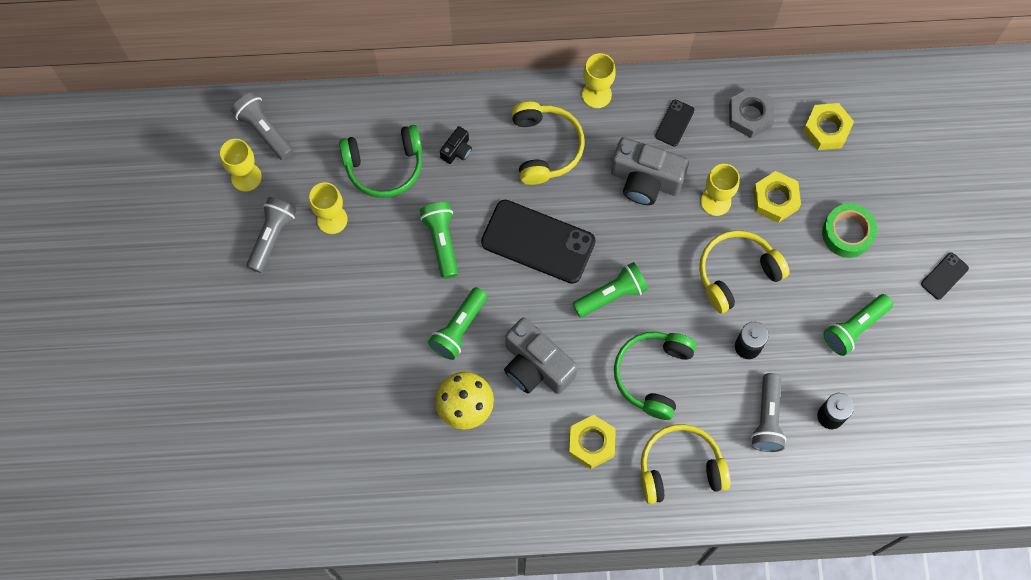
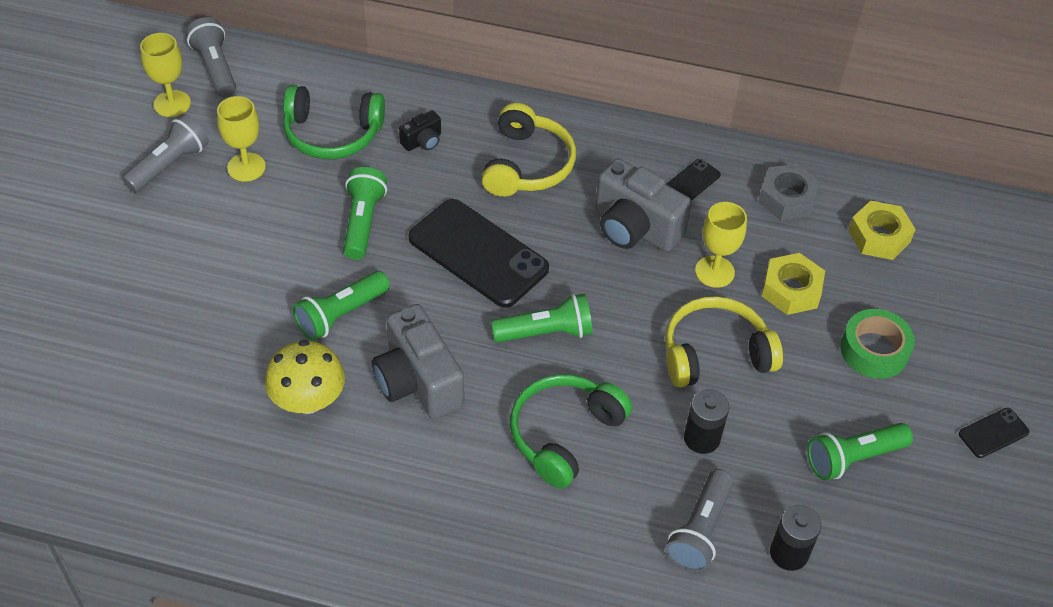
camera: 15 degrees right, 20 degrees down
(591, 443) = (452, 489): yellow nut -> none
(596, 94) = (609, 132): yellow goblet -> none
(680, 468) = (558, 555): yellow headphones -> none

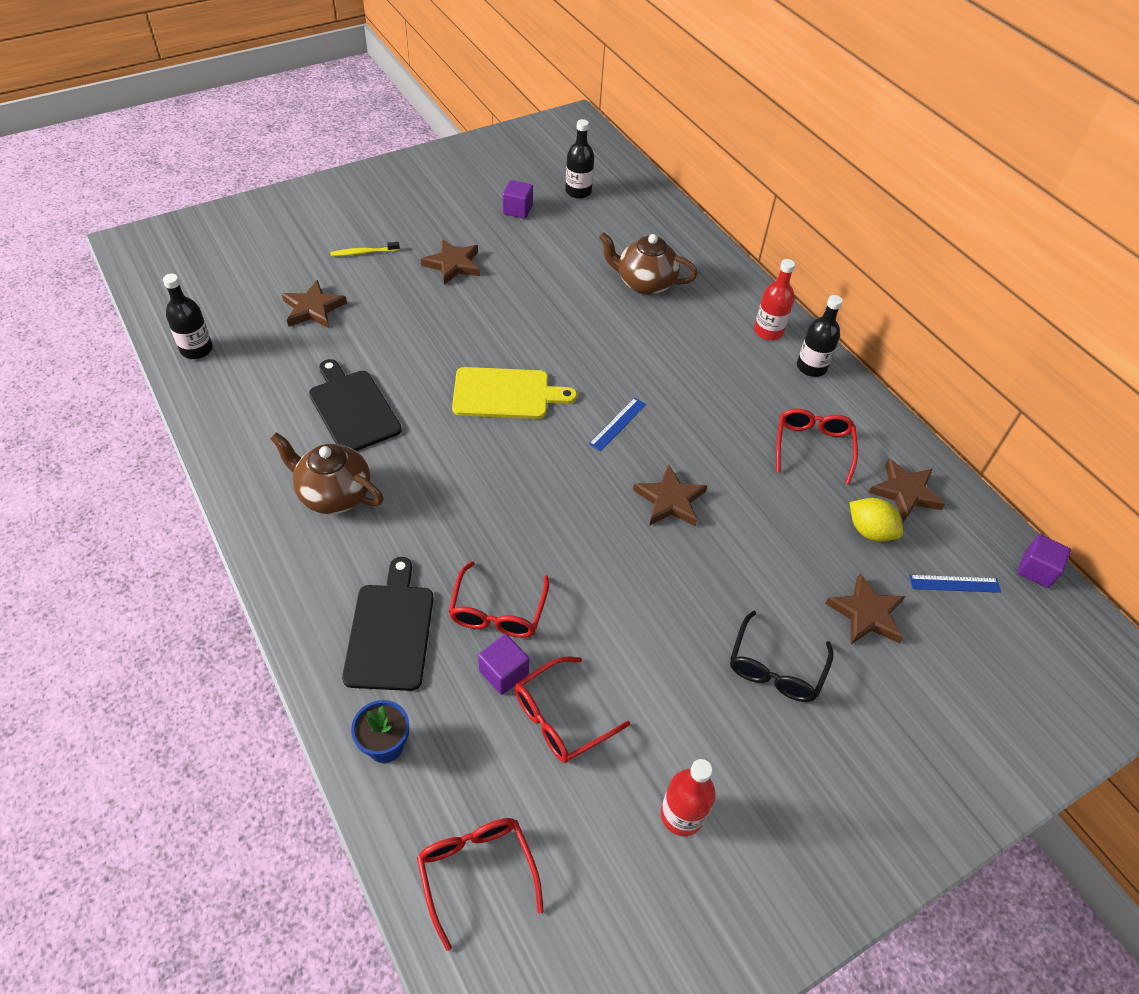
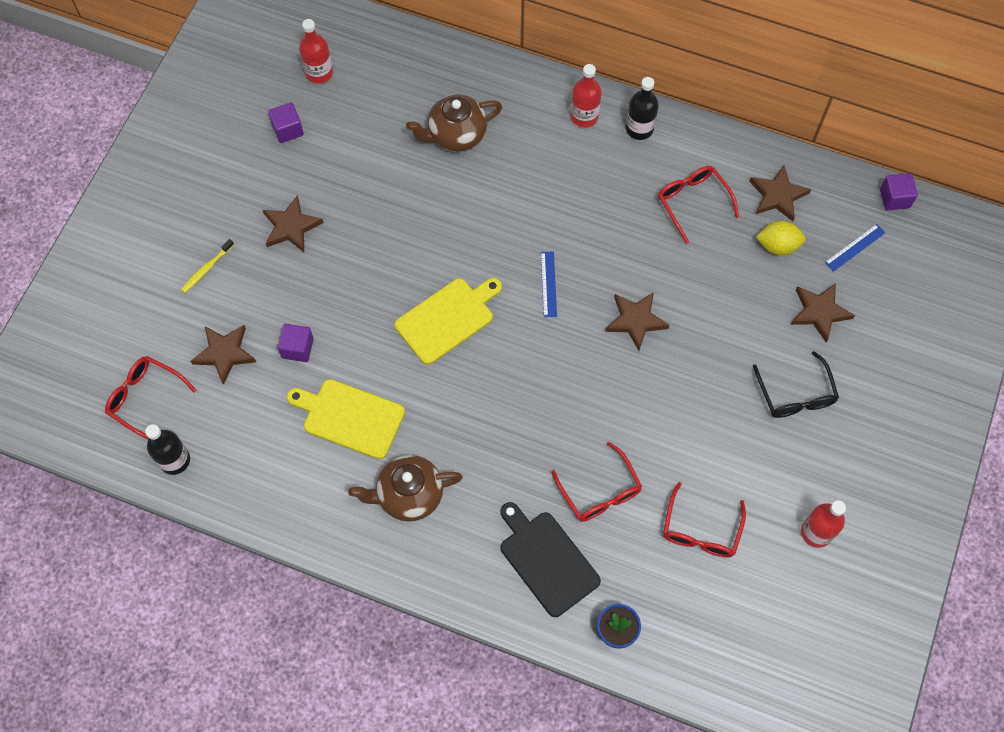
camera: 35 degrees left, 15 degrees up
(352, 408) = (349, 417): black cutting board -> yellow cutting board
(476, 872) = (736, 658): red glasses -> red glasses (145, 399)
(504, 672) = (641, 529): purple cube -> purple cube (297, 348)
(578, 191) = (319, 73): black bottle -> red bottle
+ + + +
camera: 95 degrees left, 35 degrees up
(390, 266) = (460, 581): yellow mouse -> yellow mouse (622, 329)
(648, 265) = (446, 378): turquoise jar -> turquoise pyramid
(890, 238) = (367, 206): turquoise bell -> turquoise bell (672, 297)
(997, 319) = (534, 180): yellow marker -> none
+ + + +
- _Problem to solve_
The data above holds the lines to copy: start at the one with "(591, 443) = (452, 489): yellow nut -> none", stop at the one with "(578, 191) = (319, 73): black", include both, copy them exactly without pictures, and copy nothing else.

- _Written response_
(591, 443) = (452, 489): yellow nut -> none
(596, 94) = (609, 132): yellow goblet -> none
(680, 468) = (558, 555): yellow headphones -> none

camera: 35 degrees left, 15 degrees up
(352, 408) = (349, 417): black cutting board -> yellow cutting board
(476, 872) = (736, 658): red glasses -> red glasses (145, 399)
(504, 672) = (641, 529): purple cube -> purple cube (297, 348)
(578, 191) = (319, 73): black bottle -> red bottle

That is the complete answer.